_Task directions:_
Please provide the entries below again, word for word.

───── Records shown

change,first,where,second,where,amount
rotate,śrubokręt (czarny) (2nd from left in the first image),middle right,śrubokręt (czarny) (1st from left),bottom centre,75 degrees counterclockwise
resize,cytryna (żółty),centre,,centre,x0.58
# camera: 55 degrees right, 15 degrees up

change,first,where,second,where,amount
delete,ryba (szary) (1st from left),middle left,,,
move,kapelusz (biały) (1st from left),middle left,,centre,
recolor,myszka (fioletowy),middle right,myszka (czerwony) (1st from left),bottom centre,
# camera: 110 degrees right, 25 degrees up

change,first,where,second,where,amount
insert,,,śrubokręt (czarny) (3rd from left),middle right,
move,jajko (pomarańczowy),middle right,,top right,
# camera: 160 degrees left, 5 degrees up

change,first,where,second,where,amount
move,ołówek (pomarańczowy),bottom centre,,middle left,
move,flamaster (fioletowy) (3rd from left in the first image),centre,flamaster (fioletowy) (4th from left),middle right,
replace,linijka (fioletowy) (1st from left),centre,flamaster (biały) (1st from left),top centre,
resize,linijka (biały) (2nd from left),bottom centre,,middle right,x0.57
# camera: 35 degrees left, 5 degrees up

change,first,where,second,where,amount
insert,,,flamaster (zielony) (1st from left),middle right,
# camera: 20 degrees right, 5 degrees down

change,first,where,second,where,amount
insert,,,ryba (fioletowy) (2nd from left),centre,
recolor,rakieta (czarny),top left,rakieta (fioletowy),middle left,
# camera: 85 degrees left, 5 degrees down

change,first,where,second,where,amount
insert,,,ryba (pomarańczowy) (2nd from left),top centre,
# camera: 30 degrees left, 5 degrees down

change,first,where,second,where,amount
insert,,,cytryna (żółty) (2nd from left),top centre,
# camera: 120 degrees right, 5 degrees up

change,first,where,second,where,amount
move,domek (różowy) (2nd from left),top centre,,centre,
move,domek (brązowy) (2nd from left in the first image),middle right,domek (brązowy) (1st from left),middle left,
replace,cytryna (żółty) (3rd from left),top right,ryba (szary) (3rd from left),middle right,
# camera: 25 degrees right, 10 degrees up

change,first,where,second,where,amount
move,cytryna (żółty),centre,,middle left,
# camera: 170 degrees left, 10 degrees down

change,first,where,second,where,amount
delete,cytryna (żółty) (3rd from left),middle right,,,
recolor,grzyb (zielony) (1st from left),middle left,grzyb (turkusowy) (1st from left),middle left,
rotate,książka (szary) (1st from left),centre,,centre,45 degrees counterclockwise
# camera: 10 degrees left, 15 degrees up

──────────

_Exercise answer:_
change,first,where,second,where,amount
rotate,śrubokręt (czarny) (2nd from left in the first image),middle right,śrubokręt (czarny) (1st from left),bottom centre,75 degrees counterclockwise
resize,cytryna (żółty),centre,,centre,x0.58
# camera: 55 degrees right, 15 degrees up

change,first,where,second,where,amount
delete,ryba (szary) (1st from left),middle left,,,
move,kapelusz (biały) (1st from left),middle left,,centre,
recolor,myszka (fioletowy),middle right,myszka (czerwony) (1st from left),bottom centre,
# camera: 110 degrees right, 25 degrees up

change,first,where,second,where,amount
insert,,,śrubokręt (czarny) (3rd from left),middle right,
move,jajko (pomarańczowy),middle right,,top right,
# camera: 160 degrees left, 5 degrees up

change,first,where,second,where,amount
move,ołówek (pomarańczowy),bottom centre,,middle left,
move,flamaster (fioletowy) (3rd from left in the first image),centre,flamaster (fioletowy) (4th from left),middle right,
replace,linijka (fioletowy) (1st from left),centre,flamaster (biały) (1st from left),top centre,
resize,linijka (biały) (2nd from left),bottom centre,,middle right,x0.57
# camera: 35 degrees left, 5 degrees up

change,first,where,second,where,amount
insert,,,flamaster (zielony) (1st from left),middle right,
# camera: 20 degrees right, 5 degrees down

change,first,where,second,where,amount
insert,,,ryba (fioletowy) (2nd from left),centre,
recolor,rakieta (czarny),top left,rakieta (fioletowy),middle left,
# camera: 85 degrees left, 5 degrees down

change,first,where,second,where,amount
insert,,,ryba (pomarańczowy) (2nd from left),top centre,
# camera: 30 degrees left, 5 degrees down

change,first,where,second,where,amount
insert,,,cytryna (żółty) (2nd from left),top centre,
# camera: 120 degrees right, 5 degrees up

change,first,where,second,where,amount
move,domek (różowy) (2nd from left),top centre,,centre,
move,domek (brązowy) (2nd from left in the first image),middle right,domek (brązowy) (1st from left),middle left,
replace,cytryna (żółty) (3rd from left),top right,ryba (szary) (3rd from left),middle right,
# camera: 25 degrees right, 10 degrees up

change,first,where,second,where,amount
move,cytryna (żółty),centre,,middle left,
# camera: 170 degrees left, 10 degrees down

change,first,where,second,where,amount
delete,cytryna (żółty) (3rd from left),middle right,,,
recolor,grzyb (zielony) (1st from left),middle left,grzyb (turkusowy) (1st from left),middle left,
rotate,książka (szary) (1st from left),centre,,centre,45 degrees counterclockwise
# camera: 10 degrees left, 15 degrees up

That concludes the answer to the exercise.